**WHAT TO PRODUCE:** Scan the material below for the string "orange". Report every line that has it.
EXERCISE INPUT Block Start
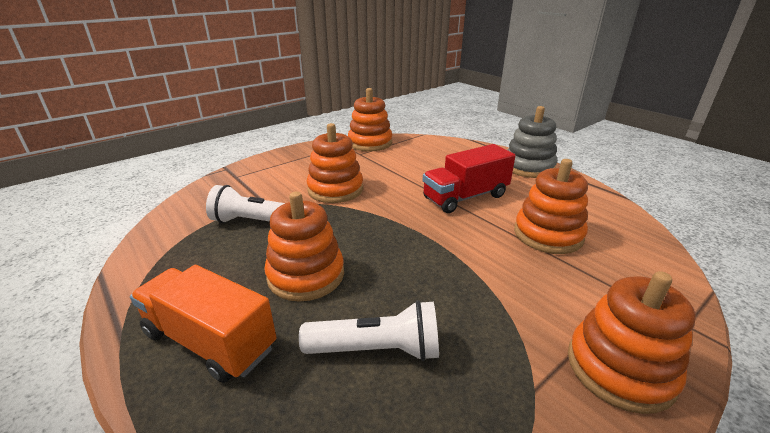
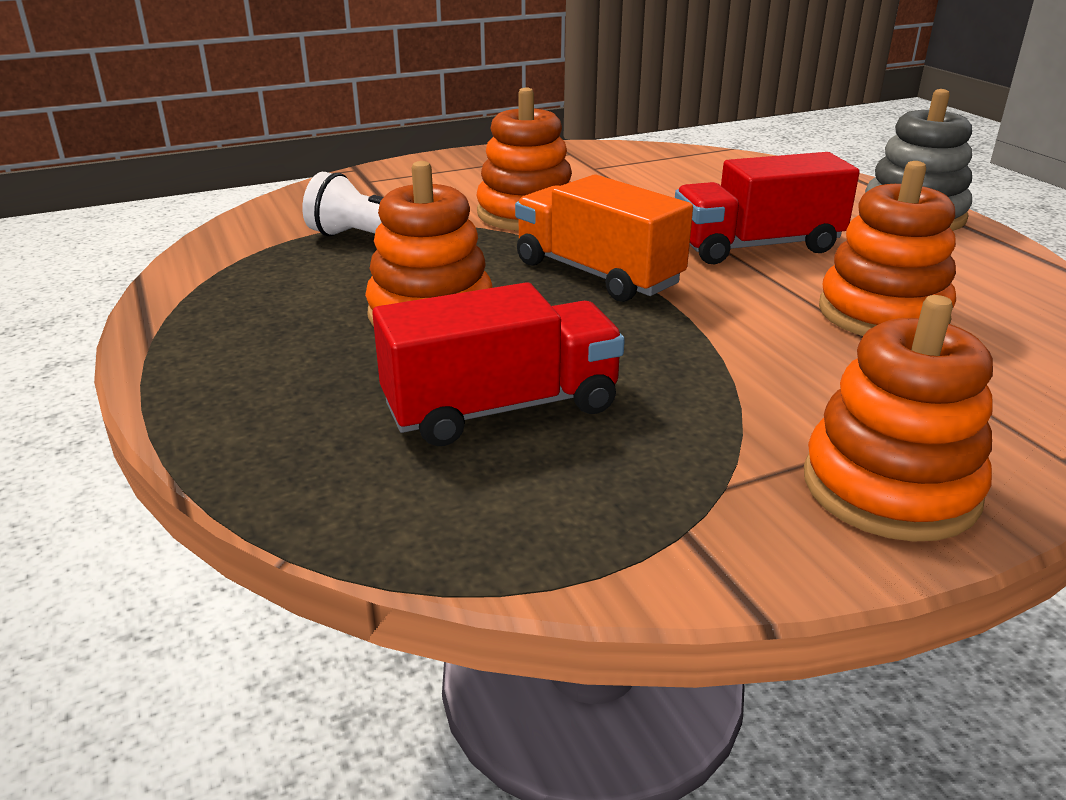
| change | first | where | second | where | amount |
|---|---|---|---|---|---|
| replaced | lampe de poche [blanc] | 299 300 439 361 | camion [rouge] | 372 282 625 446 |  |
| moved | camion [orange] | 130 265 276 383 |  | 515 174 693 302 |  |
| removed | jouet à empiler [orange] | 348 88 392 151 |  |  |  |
EXERCISE INPUT Block End
EXERCISE INPUT Block Start
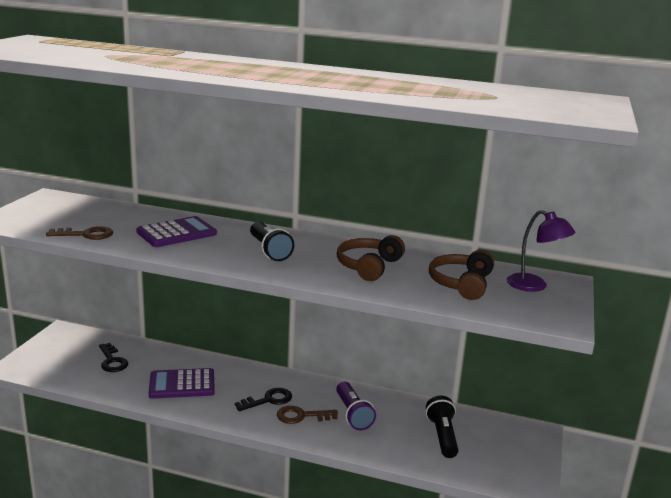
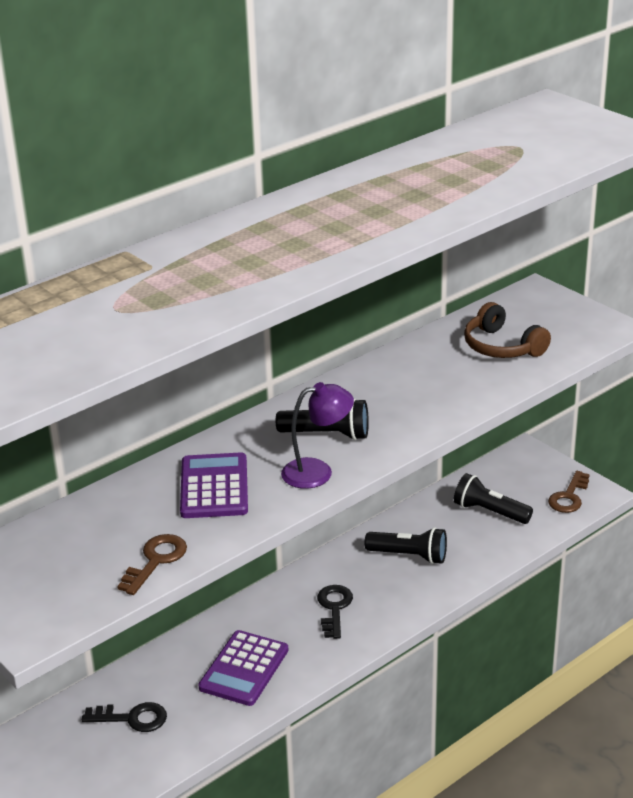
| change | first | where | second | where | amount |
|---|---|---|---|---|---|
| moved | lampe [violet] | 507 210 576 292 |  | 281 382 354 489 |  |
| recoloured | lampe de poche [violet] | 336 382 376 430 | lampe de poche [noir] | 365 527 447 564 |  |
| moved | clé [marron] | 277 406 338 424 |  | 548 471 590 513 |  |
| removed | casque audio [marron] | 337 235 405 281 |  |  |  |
EXERCISE INPUT Block End
EXERCISE INPUT Block Start
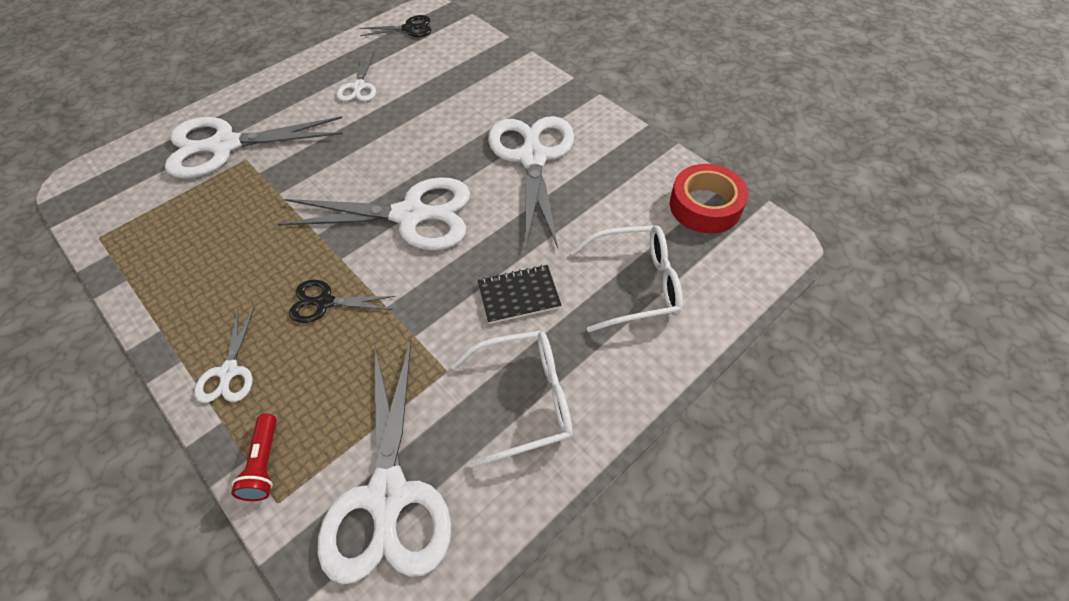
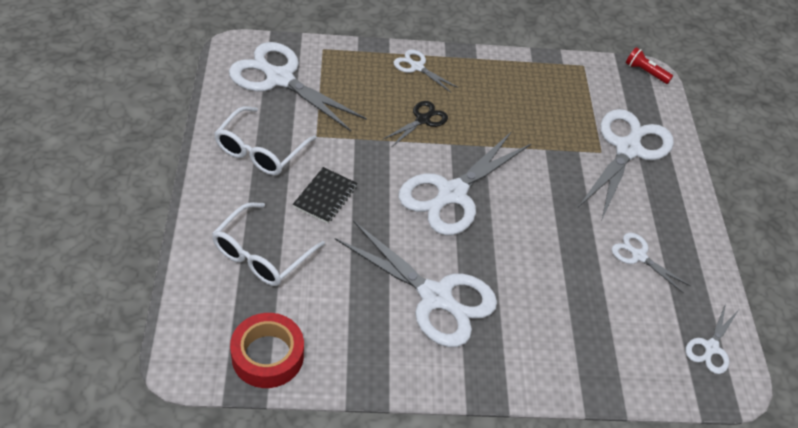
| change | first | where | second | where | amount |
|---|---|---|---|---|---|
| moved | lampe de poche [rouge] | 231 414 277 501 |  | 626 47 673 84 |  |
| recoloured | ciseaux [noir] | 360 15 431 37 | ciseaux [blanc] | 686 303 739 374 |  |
EXERCISE INPUT Block End
**ANSWER SECTION:**
| moved | camion [orange] | 130 265 276 383 |  | 515 174 693 302 |  |
| removed | jouet à empiler [orange] | 348 88 392 151 |  |  |  |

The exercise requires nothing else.